## Work instructions
Pull out each line in the listing below that contains the string "kern", and copy those lines.

+++ Source records +++

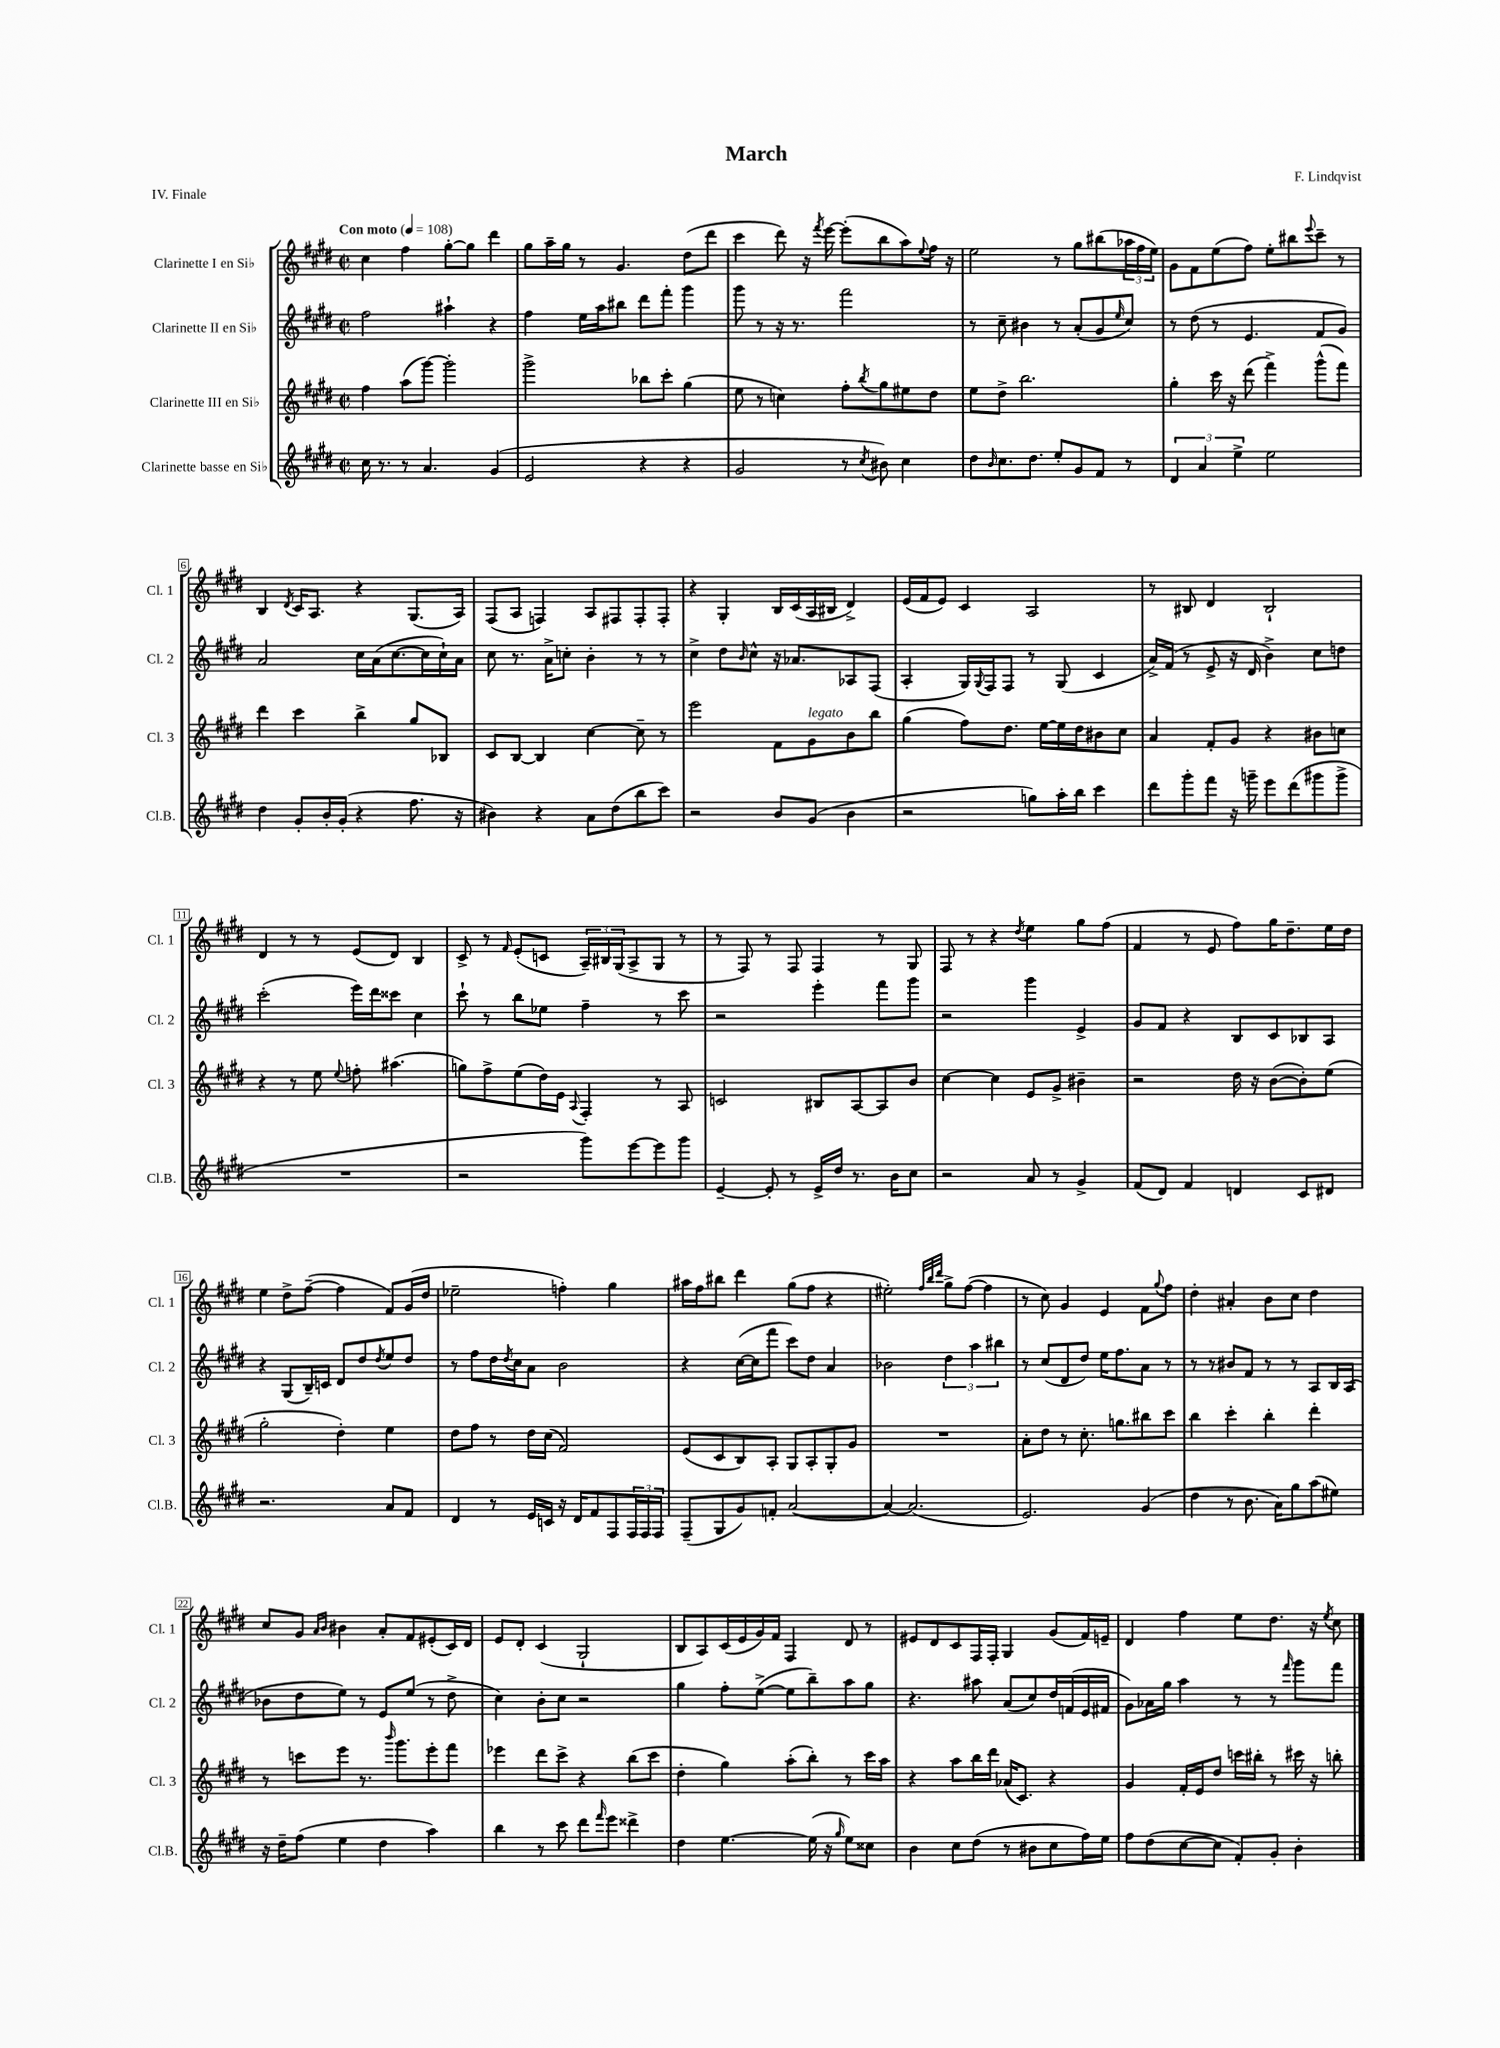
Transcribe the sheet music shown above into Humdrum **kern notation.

**kern	**kern	**kern	**kern
*staff4	*staff3	*staff2	*staff1
*clefG2	*clefG2	*clefG2	*clefG2
*k[f#c#g#d#]	*k[f#c#g#d#]	*k[f#c#g#d#]	*k[f#c#g#d#]
*M2/2	*M2/2	*M2/2	*M2/2
*met(c|)	*met(c|)	*met(c|)	*met(c|)
*MM108	*MM108	*MM108	*MM108
16cc#	4ff#	2ff#	4cc#
8.r	.	.	.
8r	(8aa	.	4ff#
4.a	[8ggg#)	.	.
.	2ggg#']	4aa#`	[8gg#'
.	.	.	8gg#]
(4g#	.	4r	4ddd#
=	=	=	=
2e	2ggg#^	4ff#	8gg#
.	.	.	16aa~
.	.	.	16gg#
.	.	16ee	8r
.	.	16aa	.
.	.	8bb#	4.g#
4r	8bb-	8ddd#	.
.	8ccc#'	8fff#'	.
4r	(4gg#	4ggg#	(8dd#
.	.	.	8ddd#
=	=	=	=
2g#	8ee	8ggg#	4ccc#
.	8r	8r	.
.	4cc)	16r	8ddd#)
.	.	8.r	.
.	.	.	16r
.	.	.	8qfff#
.	.	.	[16eee
8r	8ff#'	2fff#	(8eee']
8qcc#	8qbb	.	.
8b#)	8gg#	.	8bb
4cc#	8ee#	.	8aa)
.	.	.	8qqee
.	8dd#	.	16ff#
.	.	.	16r
=	=	=	=
8dd#	8ee	8r	2ee
16qqb	.	.	.
8.cc#	8dd#^	8cc#~	.
.	2.bb	4b#	.
8.dd#	.	.	.
8ee'	.	8r	8r
8g#	.	(8a'	8gg#
8f#	.	8g#	(8bb#
.	.	16qqee	.
8r	.	8cc#)	24aa-
.	.	.	24ff#
.	.	.	24ee)
=	=	=	=
6d#	4gg#'	8r	8g#
.	.	(8dd#	8f#
6a	.	.	.
.	16ccc#	8r	(8ee
.	16r	.	.
6ee^	.	.	.
.	(8ddd#	4.e	8ff#)
2ee	4fff#^)	.	8ee'
.	.	.	8bb#
.	.	.	8qqeee
.	(8ggg#^^	8f#	8ccc#~
.	8fff#)	8g#)	8r
=	=	=	=
4dd#	4ddd#	2a	4B
.	.	.	8qd#
8g#'	4ccc#	.	16c#
.	.	.	8.A
16b'	.	.	.
(16g#'	.	.	.
4r	4bb^	16cc#	4r
.	.	(16a	.
.	.	[8.cc#	.
8.ff#	8gg#	.	(8.G#
.	.	16cc#]	.
.	8B-	16cc#`)	.
16r	.	16a	16A)
=	=	=	=
4b#)	8c#	8cc#	(8F#
.	[8B	8.r	8A
4r	4B]	.	4F)
.	.	16a^	.
.	.	8cc'	.
8a	[4cc#	4b'	8A
(8dd#	.	.	8F#
8bb	8cc#~]	8r	8F#'
8ccc#)	8r	8r	8F#'
=	=	=	=
2r	2eee	4cc#^	4r
.	.	8dd#	4G#'
.	.	16qqb	.
.	.	8cc#^^	.
8b	8f#	16r	16B
.	.	8.a-	(16c#
(8g#	8g#	.	16A
.	.	.	16B#
4b	8b	8A-	4d#^)
.	8bb	(8F#	.
=	=	=	=
2r	(4gg#	4A'	(16e
.	.	.	16f#
.	.	.	8e)
.	8ff#)	16G#)	4c#
.	.	8qqG#	.
.	.	16F#	.
.	8.dd#	8F#	.
8gg)	.	8r	2A
.	[16ee	.	.
16aa'	16ee]	(8G#	.
16bb	16dd#	.	.
4ccc#	8b#	4c#	.
.	8cc#	.	.
=	=	=	=
8ddd#	4a	16a^)	8r
.	.	(16f#	.
8ggg#'	.	8r	8B#
8fff#	8f#'	8e^	4d#
16r	8g#	16r	.
16ggg~	.	16d#	.
8eee	4r	4b^)	2B#`
(8ddd#	.	.	.
8ggg#	8b#	8cc#	.
8ggg#^	8cc	8dd	.
=	=	=	=
1r	4r	(2ccc#'	4d#
.	8r	.	8r
.	8ee	.	8r
.	8qqee	.	.
.	8ff'	16eee)	(8e
.	.	16ddd#	.
.	(4.aa#	8ccc##	8d#)
.	.	4cc#	4B
=	=	=	=
2r	8gg)	8ccc#`	8c#^
.	8ff#^	8r	8r
.	.	.	16qqf#
.	(8ee	8bb	(8e'
.	16dd#)	8ee-	8c
.	16e	.	.
.	8qqA	.	.
8ggg#)	4F#'	4ff#~	24A~)
.	.	.	24B#
.	.	.	(24G#
[8eee	.	.	8A^
8eee]	8r	8r	8G#
8ggg#	8A	8ccc#	8r
=	=	=	=
[4e~	2c	2r	8r
.	.	.	8F#)
8e']	.	.	8r
8r	.	.	8F#
16e^	8B#	4eee'	4F#
16dd#	.	.	.
8.r	[8A	.	.
.	8A]	8fff#	8r
16b	.	.	.
8cc#	8b	8ggg#	8G#
=	=	=	=
2r	[4cc#	2r	8F#
.	.	.	8r
.	4cc#]	.	4r
.	.	.	8qdd#
8a	8e	4ggg#	4ee
8r	8g#^	.	.
4g#^	4b#~	4e^	8gg#
.	.	.	(8ff#
=	=	=	=
(8f#	2r	8g#	4f#
8d#)	.	8f#	.
4f#	.	4r	8r
.	.	.	8e
4d	16dd#	8B	8ff#)
.	16r	.	.
.	([8b	8c#	16gg#
.	.	.	8.dd#~
8c#	8b'])	8B-	.
8d#	(8ee	8A	16ee
.	.	.	16dd#
=	=	=	=
2.r	2gg#'	4r	4ee
.	.	(8G#	8dd#^
.	.	16B~)	([8ff#~
.	.	16c	.
.	4dd#')	8d#	4ff#]
.	.	8dd#	.
.	.	8qdd#	.
8a	4ee	8ee	8f#)
8f#	.	8dd#	(16g#
.	.	.	16dd#
=	=	=	=
4d#	8dd#	8r	2ee-~
.	8ff#	8ff#	.
8r	8r	16dd#	.
.	.	8qdd#	.
.	.	16cc#	.
16e	16dd#	8a	.
16c	(16cc#	.	.
16r	2f#)	2b	4ff')
16d#	.	.	.
8f#	.	.	.
8F#	.	.	4gg#
24F#	.	.	.
24F#	.	.	.
24F#	.	.	.
=	=	=	=
(8F#~	(8e	4r	16aa#
.	.	.	16ff#
8G#	8c#	.	8bb#
8g#)	8B)	([16cc#	4ddd#
.	.	16cc#]	.
8f'	8A'	8fff#	.
([2a	8G#	8ccc#)	(8gg#
.	8A'	8dd#	8ff#
.	8G#'	4a	4r
.	8g#	.	.
=	=	=	=
4a_)	1r	2b-	2ee#')
(2.a]	.	.	.
.	.	.	32qqff#
.	.	.	32qqbb
.	.	.	32qqddd#
.	.	6dd#	8gg#^
.	.	.	([8ff#
.	.	6aa	.
.	.	.	4ff#]
.	.	6bb#	.
=	=	=	=
2.e)	8a'	8r	8r
.	8dd#	(8cc#	8cc#)
.	8r	8d#	4g#
.	8.cc#'	8dd#)	.
.	.	16ee	4e
.	8.gg	8.ff#	.
(4g#	8bb#	8a	8f#
.	.	.	8qqgg#
.	8ccc#	8r	8ff#
=	=	=	=
4dd#	4bb	8r	4dd#'
.	.	8r	.
8r	4ccc#'	8b#	4a#'
8.b	.	8f#	.
.	4bb'	8r	8b
16a)	.	.	.
8gg#	.	8r	8cc#
(8aa	4ddd#'	8A	4dd#
8ee#)	.	16B	.
.	.	(16A	.
=	=	=	=
16r	8r	8b-	8cc#
16dd#~	.	.	.
(8ff#	8ccc	8dd#	8g#
.	.	.	16qqa
.	.	.	16qqb
4ee	8eee	8ee)	4b#
.	8.r	8r	.
4dd#	.	8e	8a'
.	16qqbbb	.	.
.	8.ggg#	.	.
.	.	(8ee	8f#
4aa)	8eee'	8r	(8e#'
.	8fff#	8dd#^	16c#)
.	.	.	16d#
=	=	=	=
4bb	4eee-	4cc#)	8e
.	.	.	8d#'
8r	8ddd#	8b'	(4c#
8ccc#	8ccc#^	8cc#	.
8ddd#	4r	2r	2G#`
16qqfff#	.	.	.
8eee	.	.	.
4ddd##^	(8bb	.	.
.	8ccc#	.	.
=	=	=	=
4dd#	4dd#'	4gg#	8B
.	.	.	8A)
[4.ee	4gg#)	8ff#'	(16c#
.	.	.	16e
.	.	([8ee^	16g#)
.	.	.	16f#
.	(8aa'	8ee]	4F#
(16ee]	8bb')	8bb~)	.
16r	.	.	.
16qqgg#	.	.	.
8ee)	8r	8aa	8d#
8cc##	16ccc#	8gg#	8r
.	16aa	.	.
=	=	=	=
4b	4r	4.r	8e#
.	.	.	8d#
8cc#	8aa	.	8c#
(8dd#	16bb	8aa#	16F#
.	16ddd#	.	16F#'
8r	(16a-	(8a	4G#
.	8.c#)	.	.
8b#	.	8cc#)	.
8cc#	4r	16dd#	(8g#
.	.	(16f	.
16ff#)	.	16e	16f#)
16ee	.	16f#	16e~
=	=	=	=
8ff#	4g#	8g#)	4d#
(8dd#	.	16a-	.
.	.	16gg#	.
[8cc#	16f#'	4aa	4ff#
.	16e	.	.
8cc#]	8dd#	.	.
8f#')	16ccc	8r	8ee
.	16bb#'	.	.
8g#'	8r	8r	8.dd#
.	.	16qqfff#	.
4b'	16ccc#	8ggg#	.
.	16r	.	16r
.	.	.	8qee
.	8bb'	8fff#	8cc#
==	==	==	==
*-	*-	*-	*-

+++

## Result
Transcribe the sheet music shown above into Humdrum **kern notation.
**kern	**kern	**kern	**kern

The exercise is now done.